* Work order *
Without the pictures, retype each line below exactly as it stands.

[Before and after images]
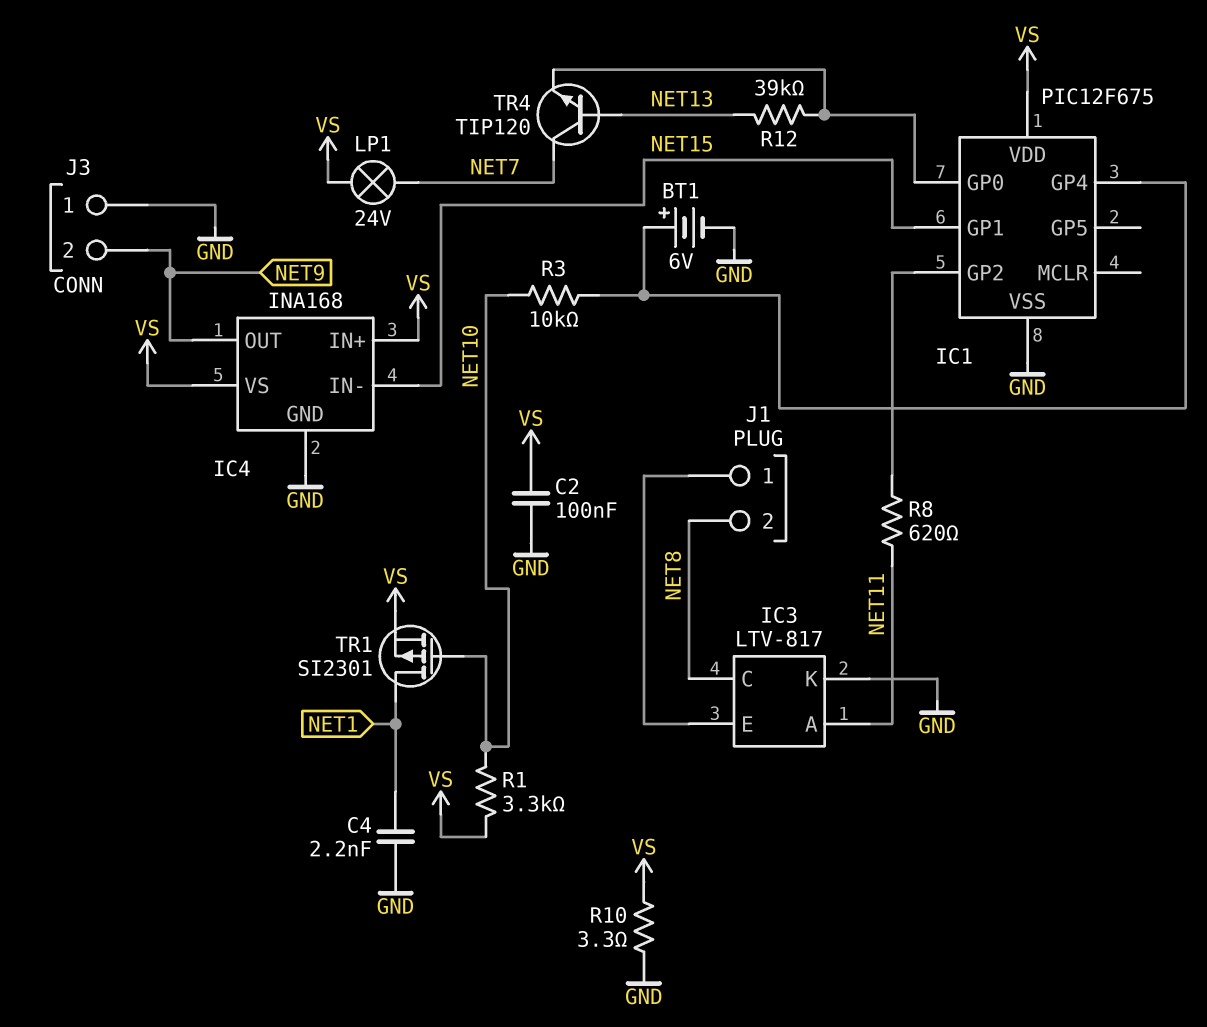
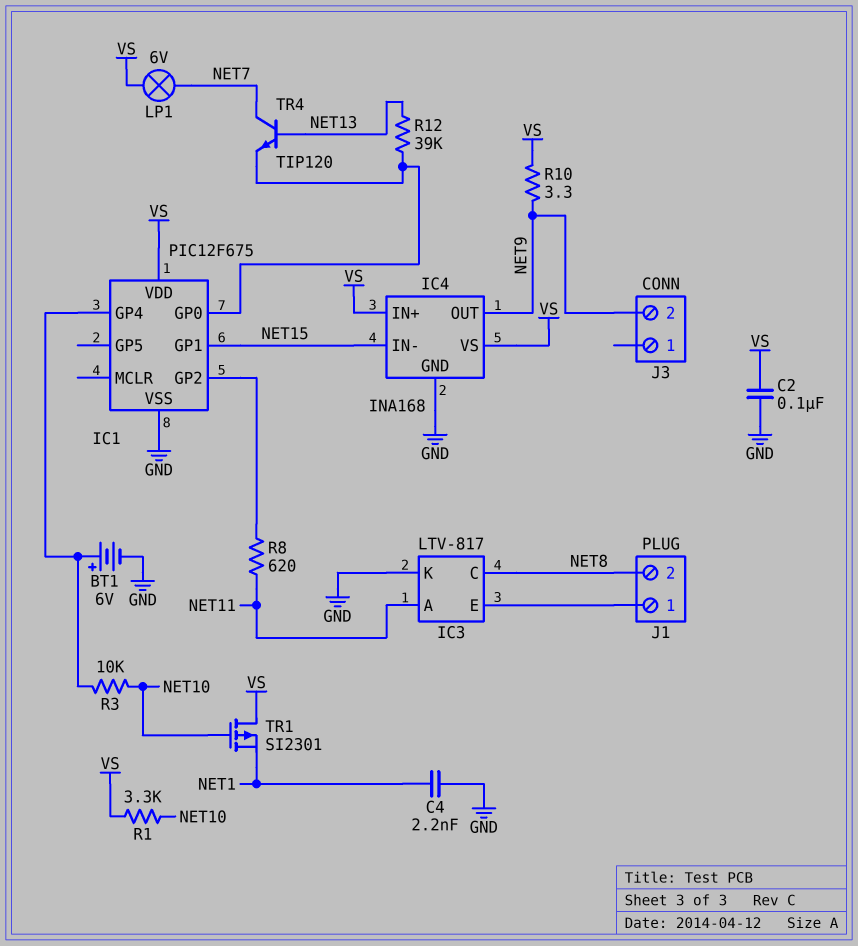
J3 pin 1: GND -> none
LP1: lamp 24V (NET7, VS) -> lamp 6V (NET7, VS)
R10: 3.3 (GND, VS) -> 3.3 (NET9, VS)
TR1: PMOS SI2301 (G NET10, D NET1, S VS) -> PMOS SI2301 (G NET10, D VS, S NET1)

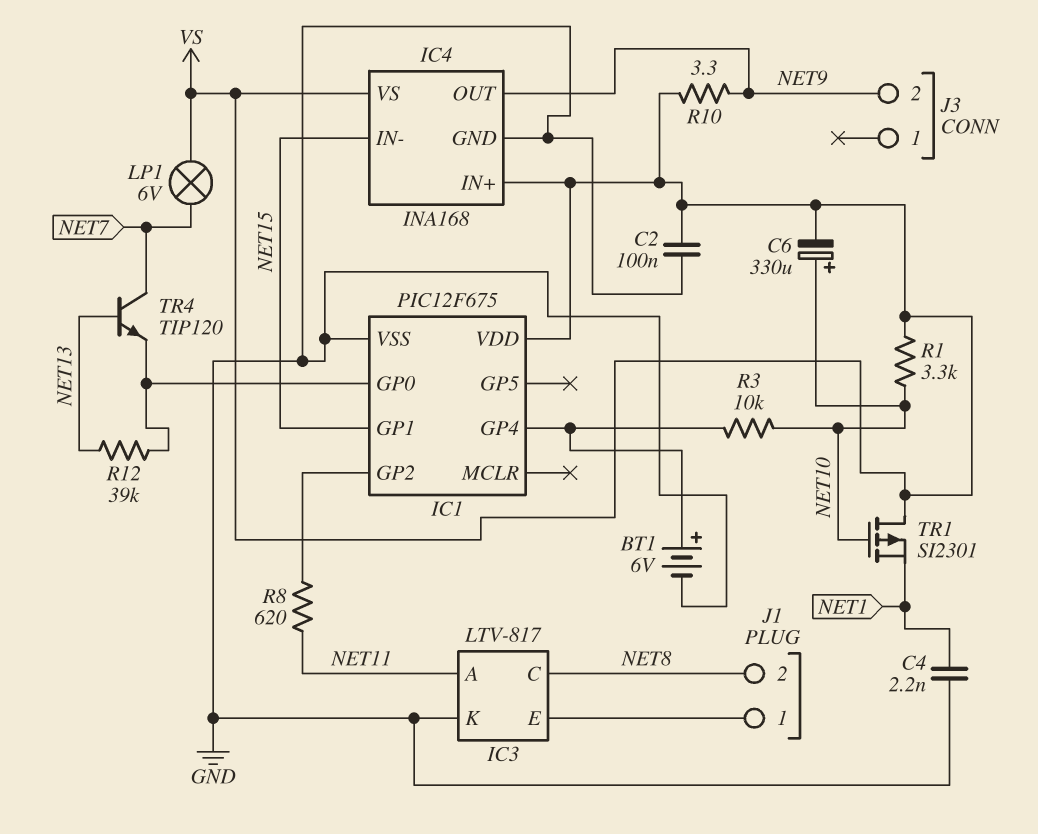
C6: none -> 330uF (plus NET10, minus VS)

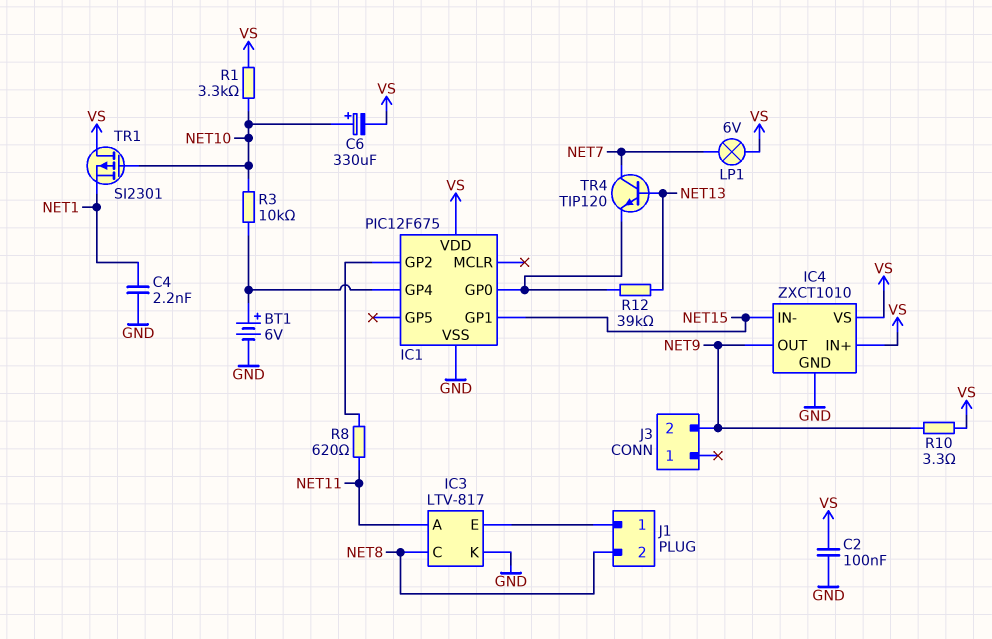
IC4: INA168 -> ZXCT1010

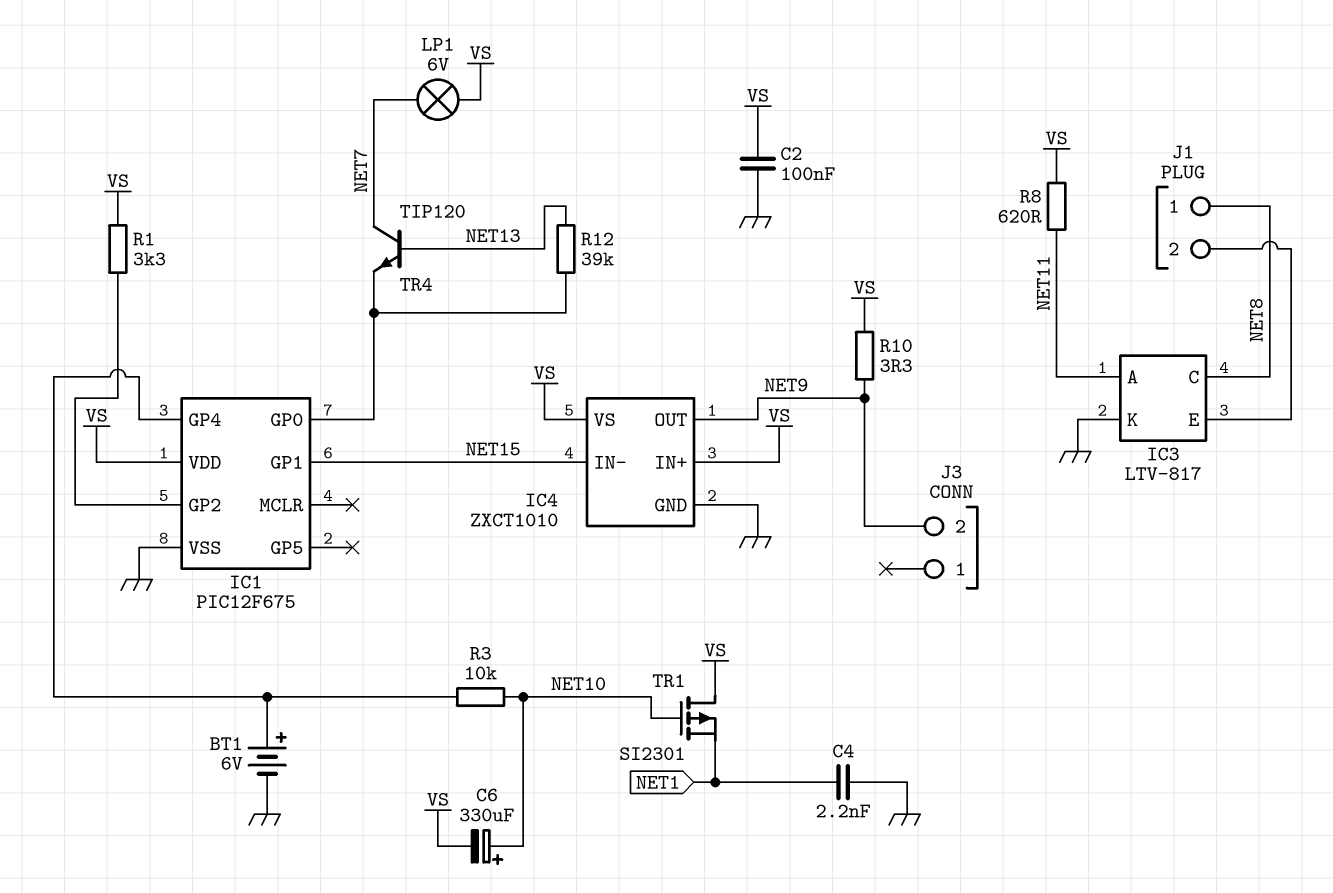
J1 pin 1: IC3/E -> NET8
J1 pin 2: NET8 -> IC3/E
R1: 3.3k (NET10, VS) -> 3.3k (IC1/GP2, VS)
R8: 620 (IC1/GP2, NET11) -> 620 (NET11, VS)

* Written response *
J3 pin 1: GND -> none
LP1: lamp 24V (NET7, VS) -> lamp 6V (NET7, VS)
R10: 3.3 (GND, VS) -> 3.3 (NET9, VS)
TR1: PMOS SI2301 (G NET10, D NET1, S VS) -> PMOS SI2301 (G NET10, D VS, S NET1)

C6: none -> 330uF (plus NET10, minus VS)

IC4: INA168 -> ZXCT1010

J1 pin 1: IC3/E -> NET8
J1 pin 2: NET8 -> IC3/E
R1: 3.3k (NET10, VS) -> 3.3k (IC1/GP2, VS)
R8: 620 (IC1/GP2, NET11) -> 620 (NET11, VS)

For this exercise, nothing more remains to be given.